• [Data excerpts]
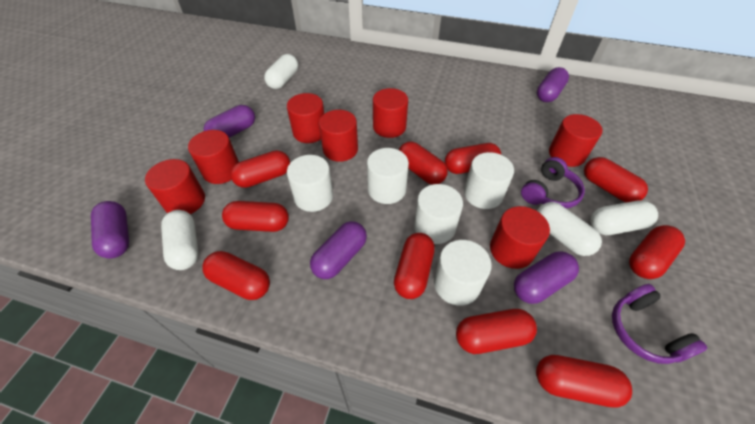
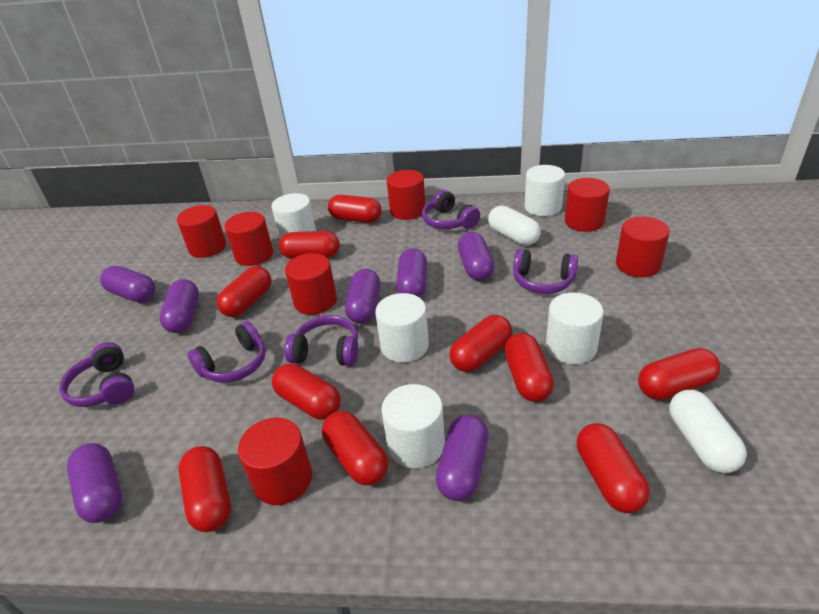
purple capsule: 5 -> 7
purple headphones: 2 -> 5
white capsule: 4 -> 2

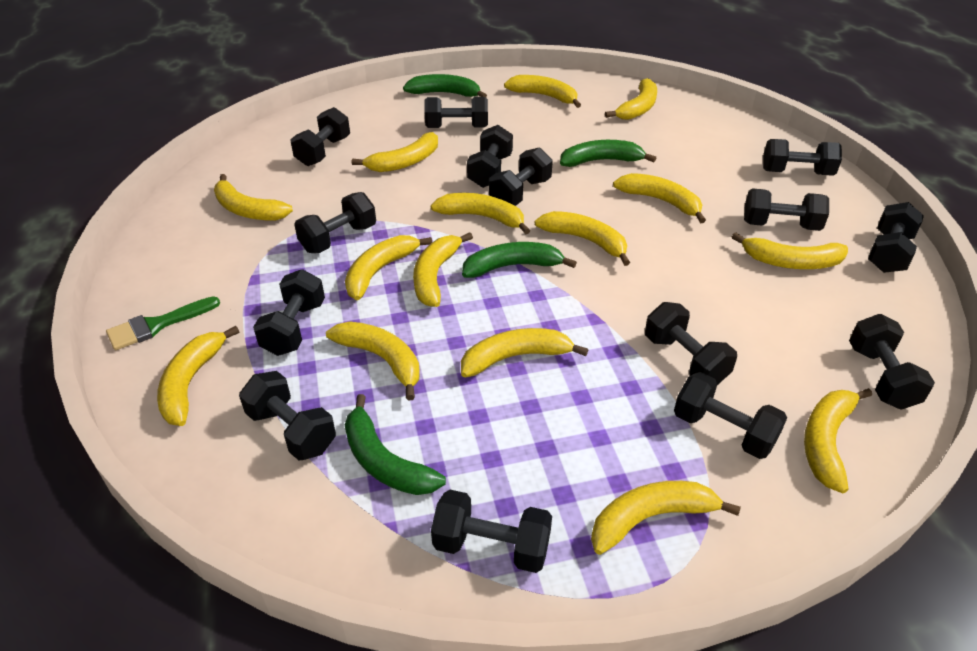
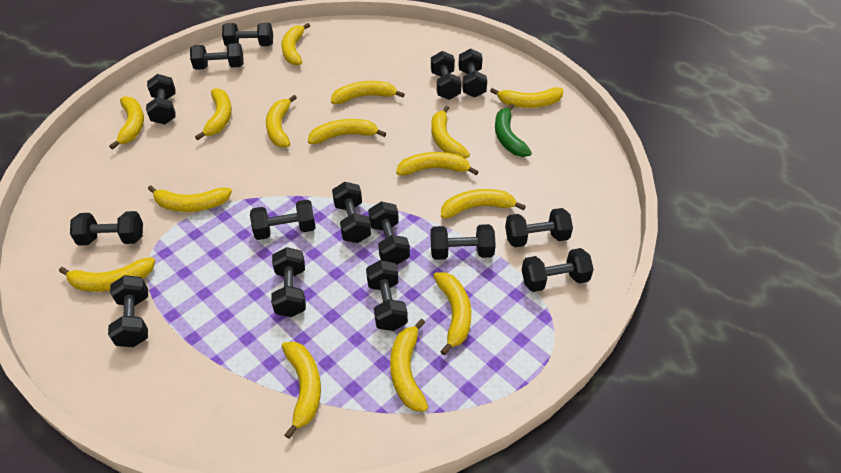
black dumbbell: 14 -> 15
green banana: 4 -> 1
green brush: 1 -> 0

• [What the task requires]
Reproduce each line above precisely, with no pictures.

• [Response area]
purple capsule: 5 -> 7
purple headphones: 2 -> 5
white capsule: 4 -> 2

black dumbbell: 14 -> 15
green banana: 4 -> 1
green brush: 1 -> 0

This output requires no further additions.